== Data shown

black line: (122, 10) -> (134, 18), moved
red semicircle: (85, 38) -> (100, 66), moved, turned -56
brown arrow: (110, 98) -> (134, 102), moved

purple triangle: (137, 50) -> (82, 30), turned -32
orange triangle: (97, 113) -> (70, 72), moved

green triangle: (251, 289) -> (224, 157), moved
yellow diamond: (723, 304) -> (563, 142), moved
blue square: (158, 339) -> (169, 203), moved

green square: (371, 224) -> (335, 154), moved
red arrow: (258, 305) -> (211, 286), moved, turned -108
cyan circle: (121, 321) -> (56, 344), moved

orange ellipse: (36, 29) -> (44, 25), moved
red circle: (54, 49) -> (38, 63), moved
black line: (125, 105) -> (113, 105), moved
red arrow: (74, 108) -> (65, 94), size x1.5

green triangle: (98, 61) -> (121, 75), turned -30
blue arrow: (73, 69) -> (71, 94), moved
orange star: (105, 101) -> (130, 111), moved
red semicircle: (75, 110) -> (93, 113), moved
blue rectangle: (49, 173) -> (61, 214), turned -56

====
== Data shown

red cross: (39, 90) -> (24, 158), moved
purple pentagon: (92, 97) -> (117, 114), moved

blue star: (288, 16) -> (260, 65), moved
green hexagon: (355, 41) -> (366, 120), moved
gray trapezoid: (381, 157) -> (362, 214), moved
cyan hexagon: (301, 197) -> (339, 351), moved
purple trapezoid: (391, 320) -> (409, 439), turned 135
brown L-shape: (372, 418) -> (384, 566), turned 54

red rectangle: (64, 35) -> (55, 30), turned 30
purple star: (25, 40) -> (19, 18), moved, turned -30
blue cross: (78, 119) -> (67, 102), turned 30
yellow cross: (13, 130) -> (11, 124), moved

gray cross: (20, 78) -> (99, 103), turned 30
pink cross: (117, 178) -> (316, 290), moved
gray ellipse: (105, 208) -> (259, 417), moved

====

- [Your task]:
Your response should be made up of the lines in the data that contain the word "triangle".

- [Response to the exercise]:
purple triangle: (137, 50) -> (82, 30), turned -32
orange triangle: (97, 113) -> (70, 72), moved
green triangle: (251, 289) -> (224, 157), moved
green triangle: (98, 61) -> (121, 75), turned -30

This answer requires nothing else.